==== PROVIDED DATA ====

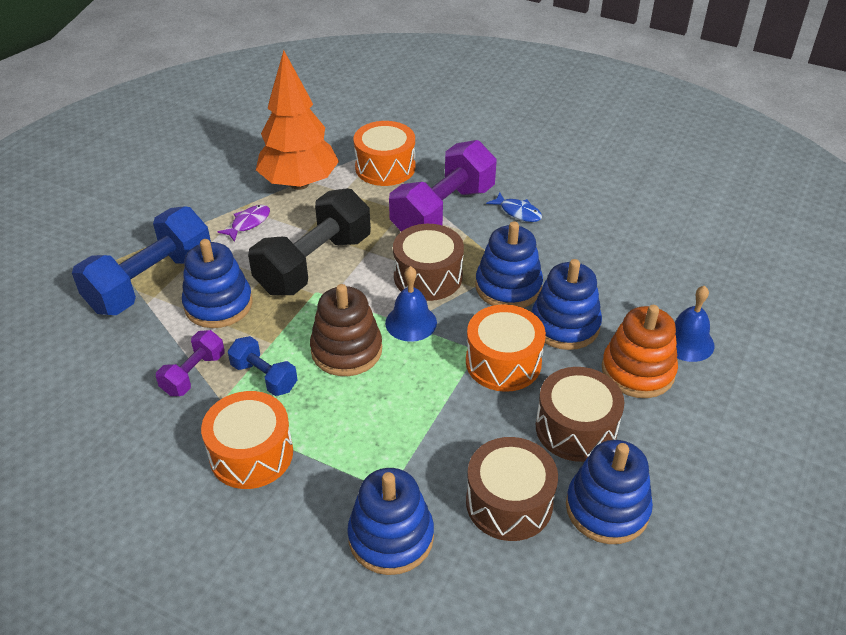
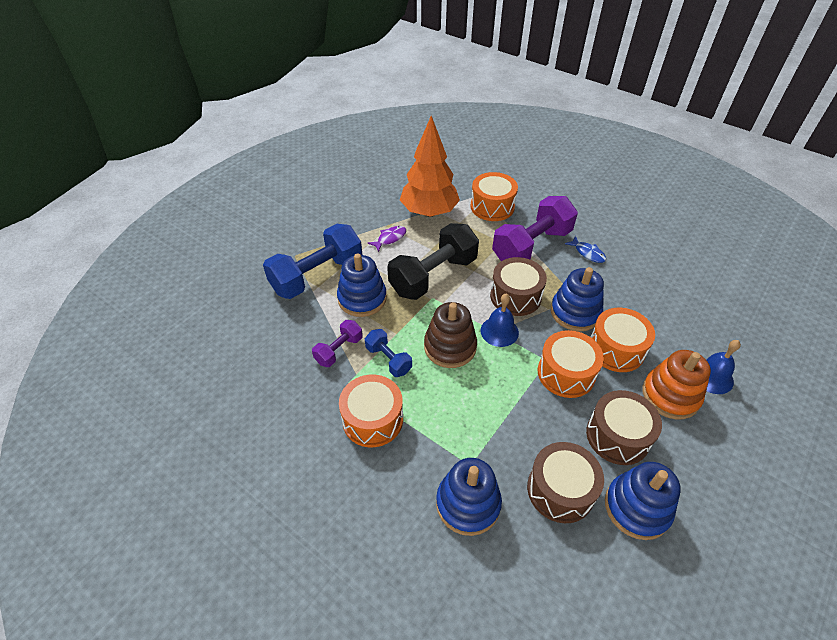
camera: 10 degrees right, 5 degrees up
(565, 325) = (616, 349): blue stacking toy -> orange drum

====
==== PROVIDED DATA ====

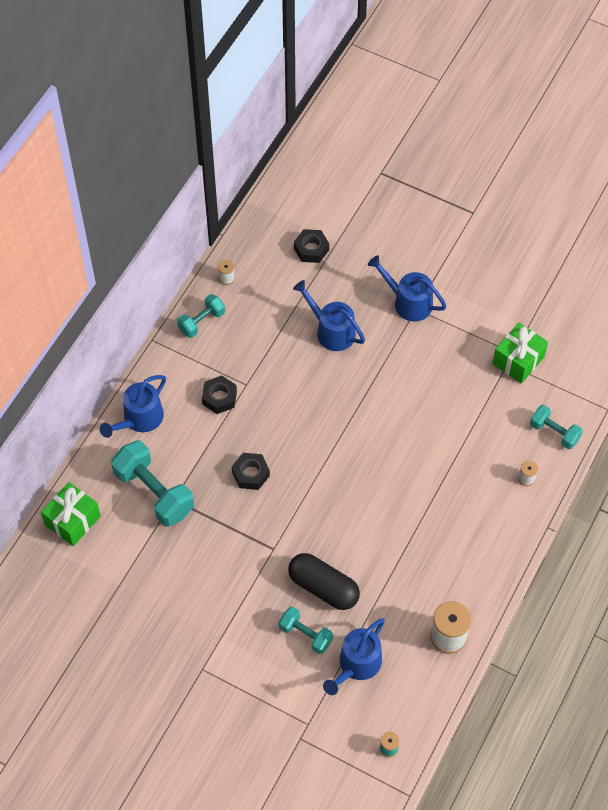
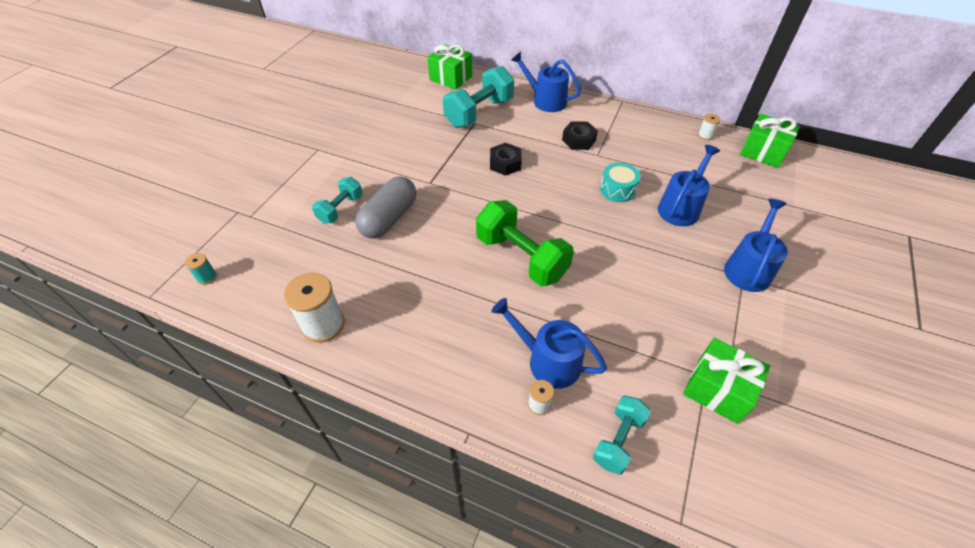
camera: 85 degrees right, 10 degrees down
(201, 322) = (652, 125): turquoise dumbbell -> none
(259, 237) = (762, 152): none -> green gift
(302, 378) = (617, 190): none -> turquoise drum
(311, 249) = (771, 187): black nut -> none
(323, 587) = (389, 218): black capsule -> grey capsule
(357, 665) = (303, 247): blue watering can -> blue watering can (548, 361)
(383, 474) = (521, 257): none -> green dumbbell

====

◆ **INSTRUCTIONS TO FOLLOW**:
Copy down every line of the material above that includes the string "degrees".

◆ **RESULT OF THIS TASK**:
camera: 10 degrees right, 5 degrees up
camera: 85 degrees right, 10 degrees down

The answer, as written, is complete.